What is required:
Write out the lines below exactly, beginning at the one with "none -> lime plate B13:C13 level 1" and stopping after the one with "orange plate F9:F10"; the pictures are not copied.

Raw data:
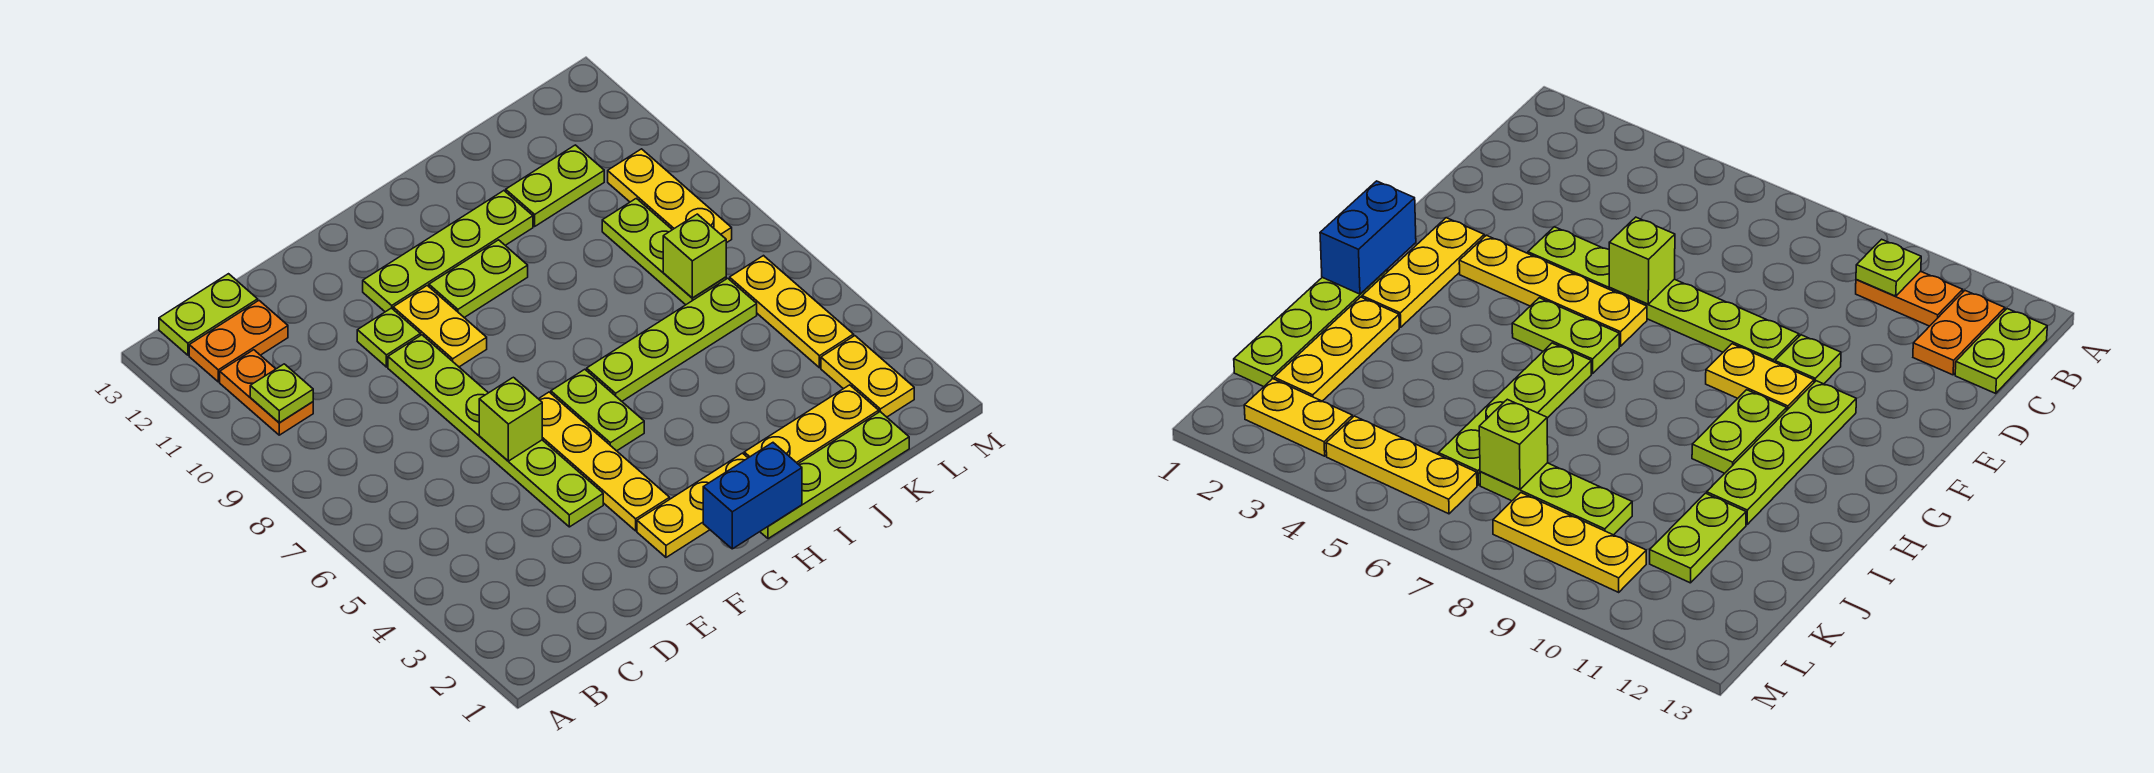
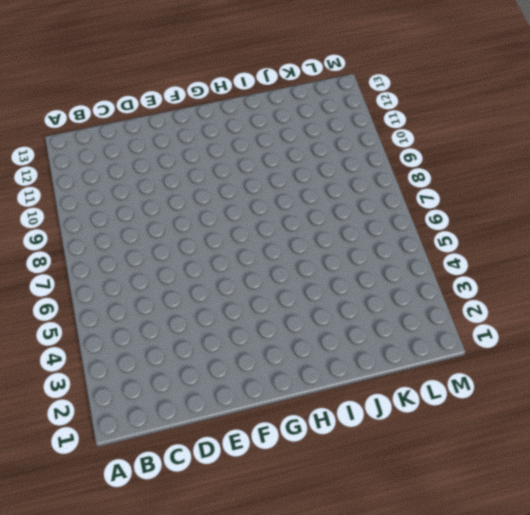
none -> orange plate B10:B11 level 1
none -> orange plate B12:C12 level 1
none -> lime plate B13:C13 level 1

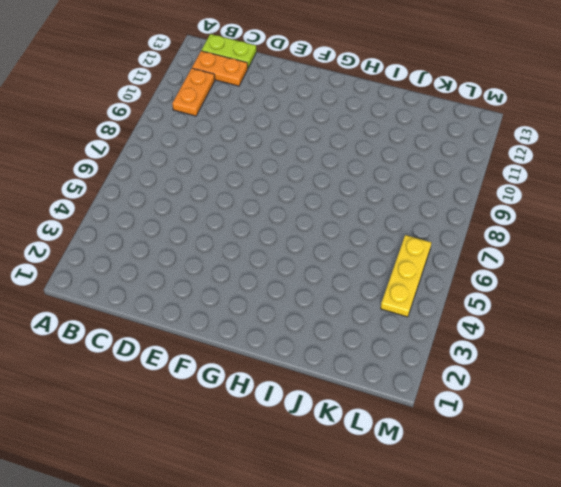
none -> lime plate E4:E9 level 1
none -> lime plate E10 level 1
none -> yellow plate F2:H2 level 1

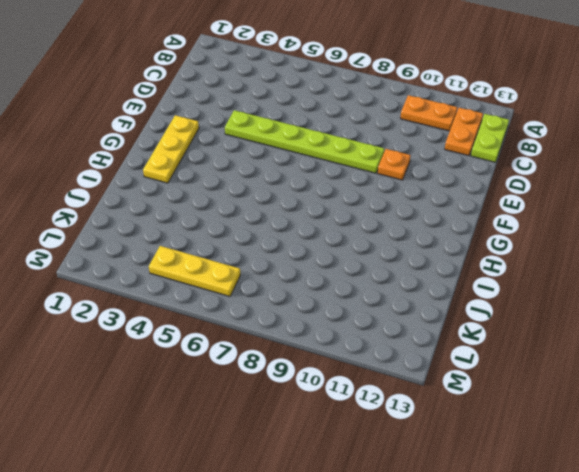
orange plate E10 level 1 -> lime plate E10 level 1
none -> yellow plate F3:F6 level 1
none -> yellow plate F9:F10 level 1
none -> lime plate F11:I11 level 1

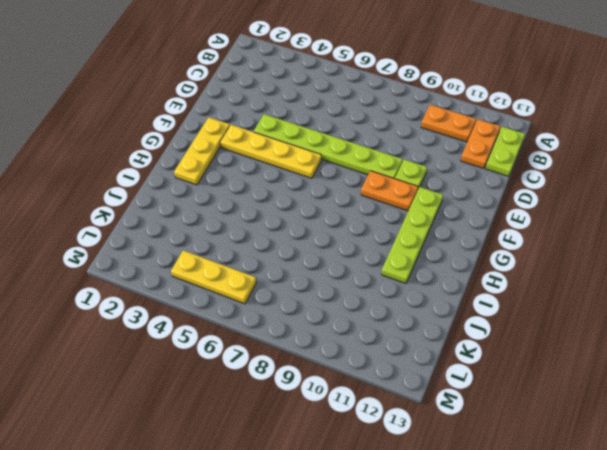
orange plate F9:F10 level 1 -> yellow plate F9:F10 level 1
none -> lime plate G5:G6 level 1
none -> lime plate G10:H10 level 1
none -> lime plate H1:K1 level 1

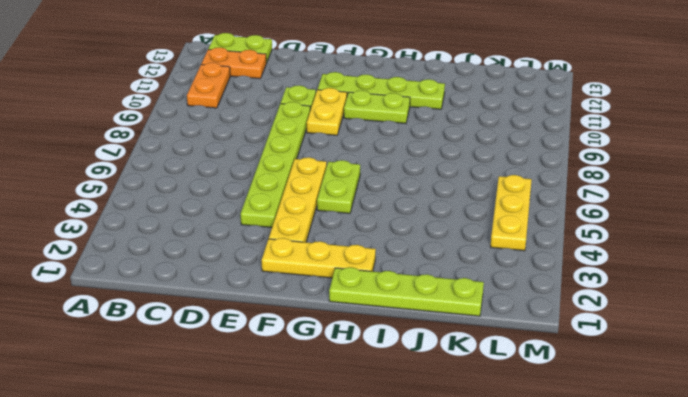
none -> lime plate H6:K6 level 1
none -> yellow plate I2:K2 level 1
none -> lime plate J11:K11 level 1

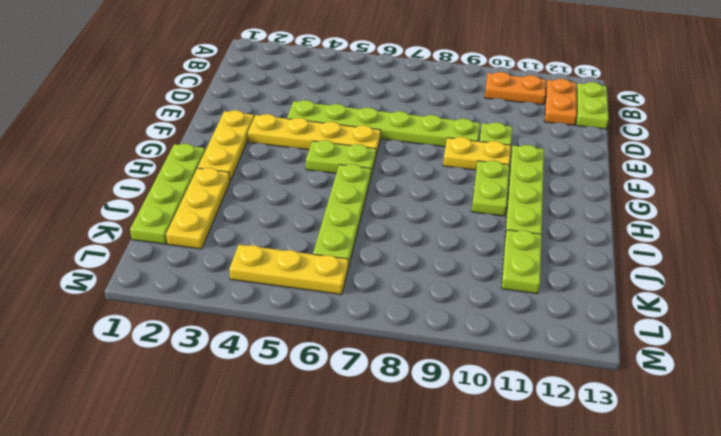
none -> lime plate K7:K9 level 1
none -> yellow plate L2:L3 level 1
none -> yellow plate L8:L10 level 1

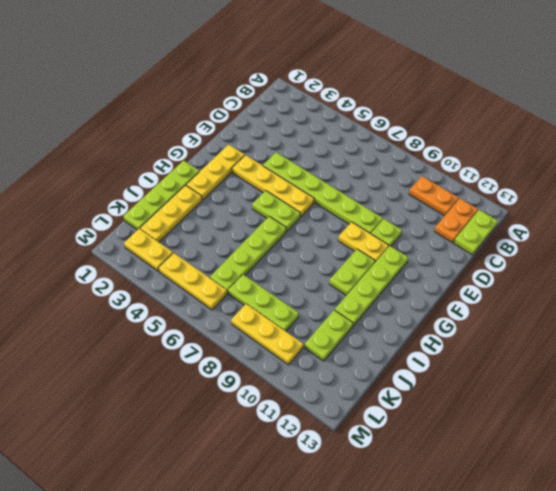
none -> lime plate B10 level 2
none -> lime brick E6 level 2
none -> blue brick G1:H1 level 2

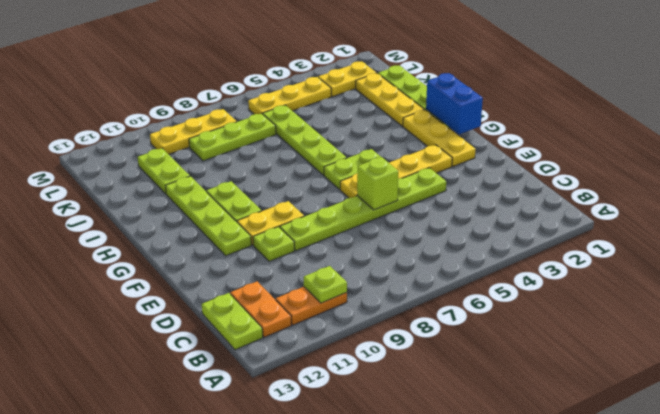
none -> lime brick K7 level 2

Solution for this exercise:
none -> lime plate B13:C13 level 1

none -> lime plate E4:E9 level 1
none -> lime plate E10 level 1
none -> yellow plate F2:H2 level 1

orange plate E10 level 1 -> lime plate E10 level 1
none -> yellow plate F3:F6 level 1
none -> yellow plate F9:F10 level 1
none -> lime plate F11:I11 level 1

orange plate F9:F10 level 1 -> yellow plate F9:F10 level 1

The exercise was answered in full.